DATA
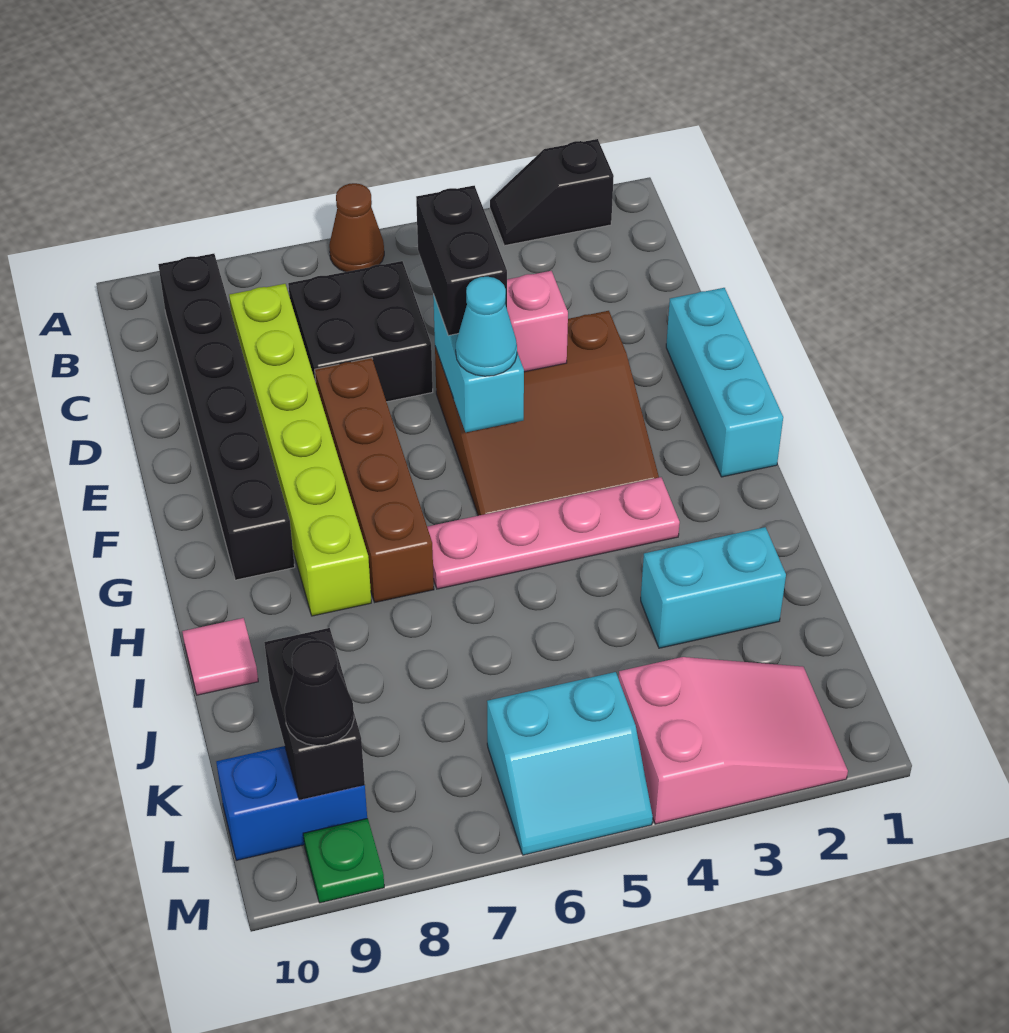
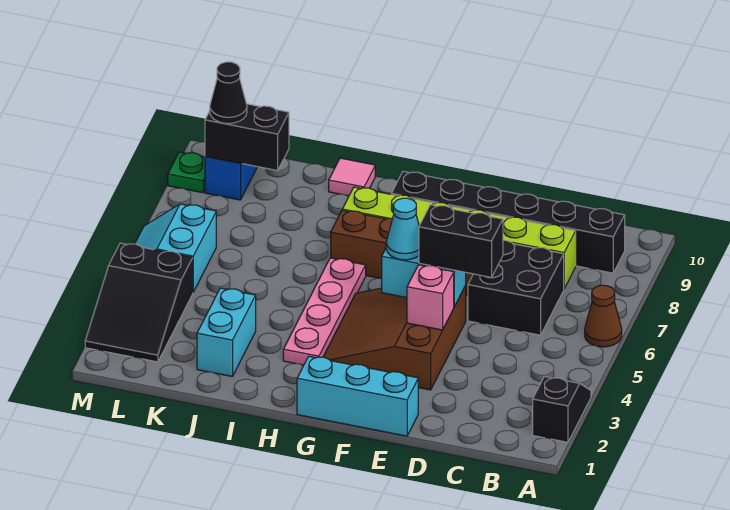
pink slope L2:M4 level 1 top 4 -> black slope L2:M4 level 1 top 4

...

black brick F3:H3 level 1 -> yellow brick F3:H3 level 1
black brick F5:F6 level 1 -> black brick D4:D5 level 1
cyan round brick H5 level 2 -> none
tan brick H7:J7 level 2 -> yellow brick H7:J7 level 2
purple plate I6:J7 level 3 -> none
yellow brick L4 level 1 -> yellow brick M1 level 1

REQUIRED WORK
Reproduce, character for character, only the lines of the preceding data that start at the line with "cyan round brick H5 level 2 -> none" and end at the line with "yellow brick L4", both included.

EXERCISE OUTPUT
cyan round brick H5 level 2 -> none
tan brick H7:J7 level 2 -> yellow brick H7:J7 level 2
purple plate I6:J7 level 3 -> none
yellow brick L4 level 1 -> yellow brick M1 level 1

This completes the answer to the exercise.